## What needs to be done
Put the data from the line that has "pruned [288, 1269]" through the line that has "The height and", both lines included, into a two-column CSV headed input and output, with one row per input and its output. Quote every field and replace line breaks with spaces.

## Entries shown
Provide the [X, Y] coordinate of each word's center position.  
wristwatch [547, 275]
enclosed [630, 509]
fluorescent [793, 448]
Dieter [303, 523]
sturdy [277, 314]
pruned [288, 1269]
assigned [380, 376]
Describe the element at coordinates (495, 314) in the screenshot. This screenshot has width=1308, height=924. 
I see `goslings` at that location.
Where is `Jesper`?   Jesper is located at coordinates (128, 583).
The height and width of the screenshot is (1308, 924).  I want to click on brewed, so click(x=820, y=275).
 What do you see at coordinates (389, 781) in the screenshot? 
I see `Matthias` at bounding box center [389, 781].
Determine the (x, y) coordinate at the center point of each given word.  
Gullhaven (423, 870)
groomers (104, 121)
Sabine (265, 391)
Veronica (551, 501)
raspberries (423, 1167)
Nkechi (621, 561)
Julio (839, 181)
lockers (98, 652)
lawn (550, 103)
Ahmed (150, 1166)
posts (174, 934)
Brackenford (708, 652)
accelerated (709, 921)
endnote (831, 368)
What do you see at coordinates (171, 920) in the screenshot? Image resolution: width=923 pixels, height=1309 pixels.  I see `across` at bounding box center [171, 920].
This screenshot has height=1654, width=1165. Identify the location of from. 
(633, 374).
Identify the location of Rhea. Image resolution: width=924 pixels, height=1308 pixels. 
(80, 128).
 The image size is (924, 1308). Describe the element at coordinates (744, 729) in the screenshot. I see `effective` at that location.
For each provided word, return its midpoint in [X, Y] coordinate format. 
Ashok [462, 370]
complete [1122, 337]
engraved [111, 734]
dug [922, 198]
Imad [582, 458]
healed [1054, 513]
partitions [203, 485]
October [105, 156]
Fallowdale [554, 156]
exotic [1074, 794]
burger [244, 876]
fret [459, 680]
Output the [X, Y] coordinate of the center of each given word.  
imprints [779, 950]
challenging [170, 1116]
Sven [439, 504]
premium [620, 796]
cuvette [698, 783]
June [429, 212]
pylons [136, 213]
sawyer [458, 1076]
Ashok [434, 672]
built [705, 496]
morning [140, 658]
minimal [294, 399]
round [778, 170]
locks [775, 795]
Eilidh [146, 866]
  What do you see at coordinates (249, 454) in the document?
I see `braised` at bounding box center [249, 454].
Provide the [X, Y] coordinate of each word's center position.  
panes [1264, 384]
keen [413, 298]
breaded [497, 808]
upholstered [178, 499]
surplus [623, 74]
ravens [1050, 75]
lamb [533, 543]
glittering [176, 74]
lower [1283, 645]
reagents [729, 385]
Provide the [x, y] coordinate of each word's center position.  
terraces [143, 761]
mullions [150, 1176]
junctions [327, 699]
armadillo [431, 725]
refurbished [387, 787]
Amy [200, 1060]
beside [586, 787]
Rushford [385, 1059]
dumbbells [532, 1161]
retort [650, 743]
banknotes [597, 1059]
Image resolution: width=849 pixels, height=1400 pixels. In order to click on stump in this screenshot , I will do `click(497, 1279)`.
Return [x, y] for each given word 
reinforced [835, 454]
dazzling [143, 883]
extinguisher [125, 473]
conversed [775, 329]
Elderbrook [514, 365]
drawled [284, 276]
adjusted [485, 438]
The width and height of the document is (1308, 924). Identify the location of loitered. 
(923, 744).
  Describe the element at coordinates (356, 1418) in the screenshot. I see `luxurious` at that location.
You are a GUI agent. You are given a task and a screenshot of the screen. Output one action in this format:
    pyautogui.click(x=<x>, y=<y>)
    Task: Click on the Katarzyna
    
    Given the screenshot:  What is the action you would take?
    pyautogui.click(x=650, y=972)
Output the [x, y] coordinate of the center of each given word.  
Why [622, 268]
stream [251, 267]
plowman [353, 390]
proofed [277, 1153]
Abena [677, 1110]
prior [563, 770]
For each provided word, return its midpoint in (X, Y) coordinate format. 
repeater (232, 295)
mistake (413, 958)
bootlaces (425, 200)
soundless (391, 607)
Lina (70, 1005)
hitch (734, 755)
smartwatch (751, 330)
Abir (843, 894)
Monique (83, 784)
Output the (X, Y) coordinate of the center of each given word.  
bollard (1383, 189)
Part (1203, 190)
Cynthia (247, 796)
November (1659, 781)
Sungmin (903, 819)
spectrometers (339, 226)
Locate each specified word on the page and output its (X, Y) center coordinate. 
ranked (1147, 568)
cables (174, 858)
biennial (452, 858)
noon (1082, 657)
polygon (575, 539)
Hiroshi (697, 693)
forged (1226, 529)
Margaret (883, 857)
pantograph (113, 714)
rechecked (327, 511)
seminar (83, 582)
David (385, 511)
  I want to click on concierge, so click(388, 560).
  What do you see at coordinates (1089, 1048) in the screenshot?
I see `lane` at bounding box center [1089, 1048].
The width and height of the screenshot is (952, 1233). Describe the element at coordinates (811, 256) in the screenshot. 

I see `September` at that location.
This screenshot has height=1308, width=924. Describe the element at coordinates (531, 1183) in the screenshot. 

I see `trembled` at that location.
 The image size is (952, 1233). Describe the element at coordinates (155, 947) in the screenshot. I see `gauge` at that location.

## Correct answer
input,output
"pruned","[288, 1269]"
"assigned","[380, 376]"
"Describe the element at coordinates (495, 314) in the screenshot. This screenshot has width=1308, height=924.","I see `goslings` at that location."
"Where is `Jesper`?","Jesper is located at coordinates (128, 583)."
"The height and width of the screenshot is (1308, 924).","I want to click on brewed, so click(x=820, y=275)."